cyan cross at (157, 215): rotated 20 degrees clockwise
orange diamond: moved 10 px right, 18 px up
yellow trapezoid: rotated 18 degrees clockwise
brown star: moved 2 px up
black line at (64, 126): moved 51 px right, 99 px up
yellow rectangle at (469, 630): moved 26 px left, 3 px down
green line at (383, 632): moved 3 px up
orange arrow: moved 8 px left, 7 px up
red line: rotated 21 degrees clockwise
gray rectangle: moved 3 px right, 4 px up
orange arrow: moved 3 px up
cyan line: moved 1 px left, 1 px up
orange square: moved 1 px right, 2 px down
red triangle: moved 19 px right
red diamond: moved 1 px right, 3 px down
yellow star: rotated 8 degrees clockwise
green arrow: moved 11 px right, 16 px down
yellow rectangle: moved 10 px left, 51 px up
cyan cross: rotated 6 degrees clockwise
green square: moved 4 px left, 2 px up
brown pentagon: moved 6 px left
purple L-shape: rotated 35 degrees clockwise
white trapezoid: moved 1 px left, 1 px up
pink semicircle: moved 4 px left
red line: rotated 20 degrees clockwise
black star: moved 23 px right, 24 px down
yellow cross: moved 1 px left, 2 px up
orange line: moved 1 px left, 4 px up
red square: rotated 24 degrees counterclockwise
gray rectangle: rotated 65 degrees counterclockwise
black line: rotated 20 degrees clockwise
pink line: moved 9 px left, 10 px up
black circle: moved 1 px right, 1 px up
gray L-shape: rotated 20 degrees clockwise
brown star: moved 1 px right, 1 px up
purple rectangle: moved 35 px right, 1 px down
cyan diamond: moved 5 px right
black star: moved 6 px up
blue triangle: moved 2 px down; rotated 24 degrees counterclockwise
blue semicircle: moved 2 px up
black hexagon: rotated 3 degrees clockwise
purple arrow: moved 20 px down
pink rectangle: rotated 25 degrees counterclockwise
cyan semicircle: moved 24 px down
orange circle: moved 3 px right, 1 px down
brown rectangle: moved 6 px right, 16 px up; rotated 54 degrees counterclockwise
★ ★ ★
Extract, unchanged, the stretch of the listing above from its first line through the line containing "red triangle: moved 19 px right", including both of those lines.

_REPLY_.
cyan cross at (157, 215): rotated 20 degrees clockwise
orange diamond: moved 10 px right, 18 px up
yellow trapezoid: rotated 18 degrees clockwise
brown star: moved 2 px up
black line at (64, 126): moved 51 px right, 99 px up
yellow rectangle at (469, 630): moved 26 px left, 3 px down
green line at (383, 632): moved 3 px up
orange arrow: moved 8 px left, 7 px up
red line: rotated 21 degrees clockwise
gray rectangle: moved 3 px right, 4 px up
orange arrow: moved 3 px up
cyan line: moved 1 px left, 1 px up
orange square: moved 1 px right, 2 px down
red triangle: moved 19 px right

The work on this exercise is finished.